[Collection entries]
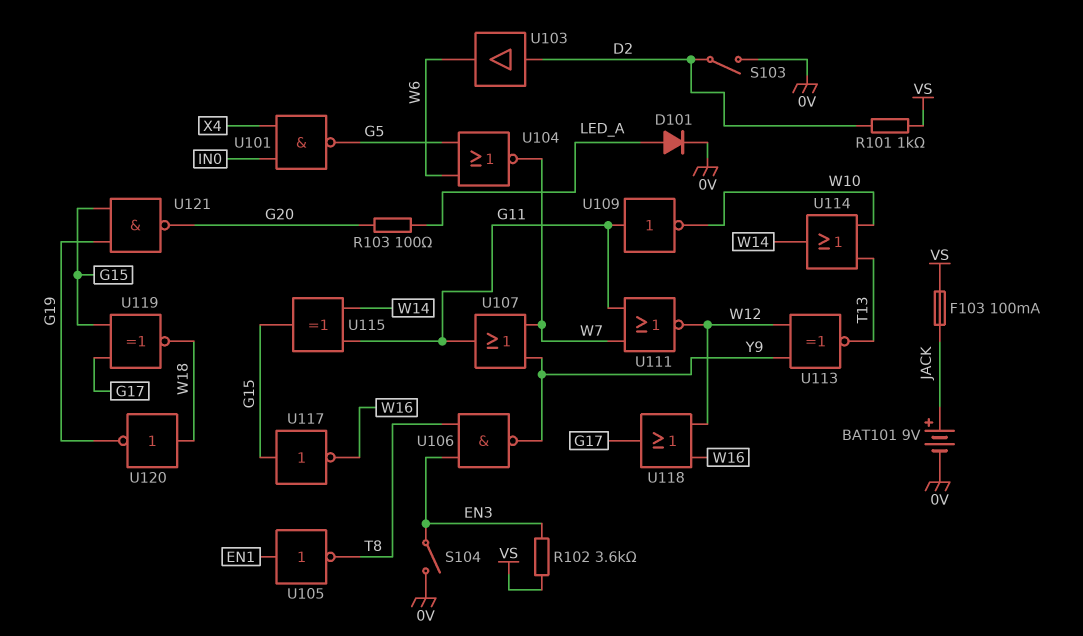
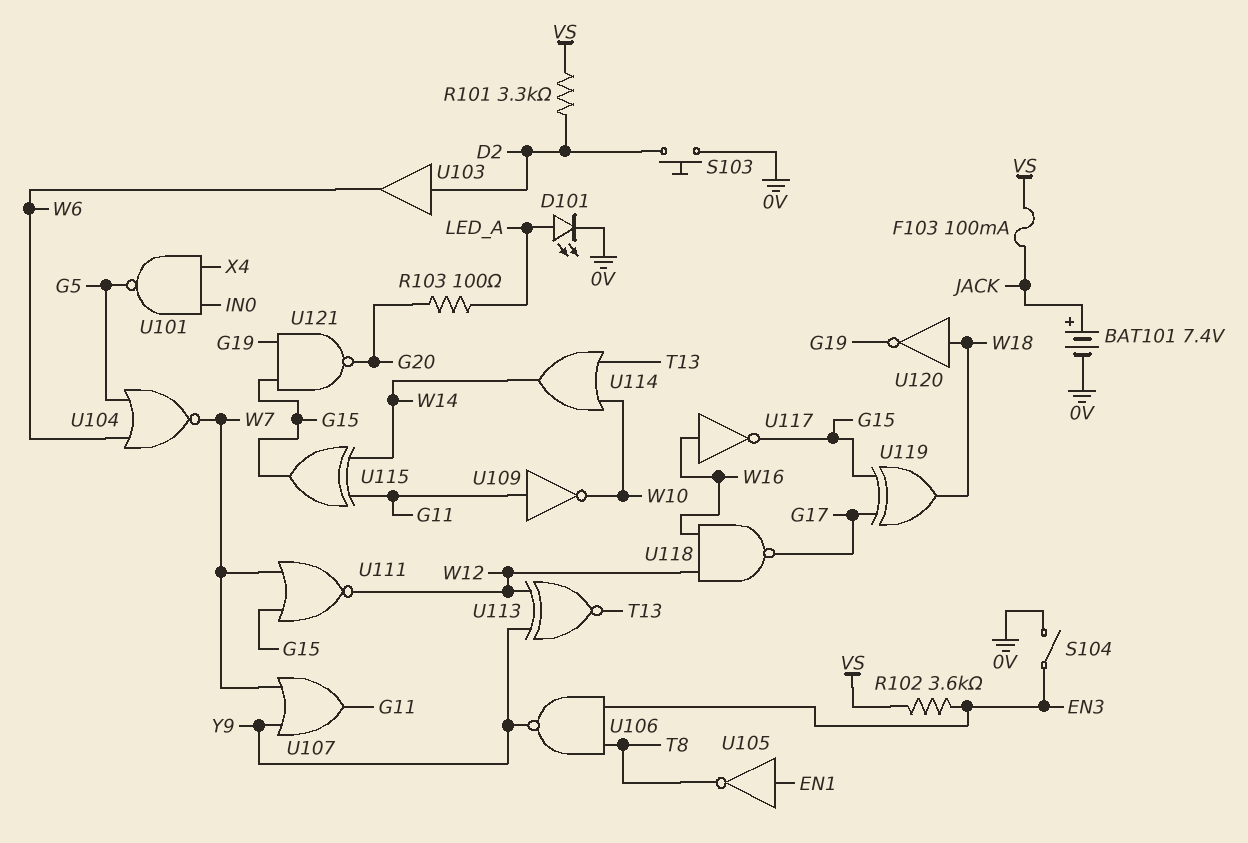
BAT101: 9V (plus JACK, minus 0V) -> 7.4V (plus JACK, minus 0V)
D101: diode (A LED_A, K 0V) -> LED (A LED_A, K 0V)
R101: 1k (D2, VS) -> 3.3k (D2, VS)
S103: switch (0V, D2) -> button (0V, D2)
U111: NOR (in G11, in W7, out W12) -> NOR (in G15, in W7, out W12)
U117: NOT (in G15, out W16) -> NOT (in W16, out G15)
U118: OR (in W12, in W16, out G17) -> NAND (in W12, in W16, out G17)
U119: XNOR (in G15, in G17, out W18) -> XOR (in G15, in G17, out W18)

Exercise instructions:
Please transcribe each entry exactly, but skip any picture it holds.

Solution to this problem:
BAT101: 9V (plus JACK, minus 0V) -> 7.4V (plus JACK, minus 0V)
D101: diode (A LED_A, K 0V) -> LED (A LED_A, K 0V)
R101: 1k (D2, VS) -> 3.3k (D2, VS)
S103: switch (0V, D2) -> button (0V, D2)
U111: NOR (in G11, in W7, out W12) -> NOR (in G15, in W7, out W12)
U117: NOT (in G15, out W16) -> NOT (in W16, out G15)
U118: OR (in W12, in W16, out G17) -> NAND (in W12, in W16, out G17)
U119: XNOR (in G15, in G17, out W18) -> XOR (in G15, in G17, out W18)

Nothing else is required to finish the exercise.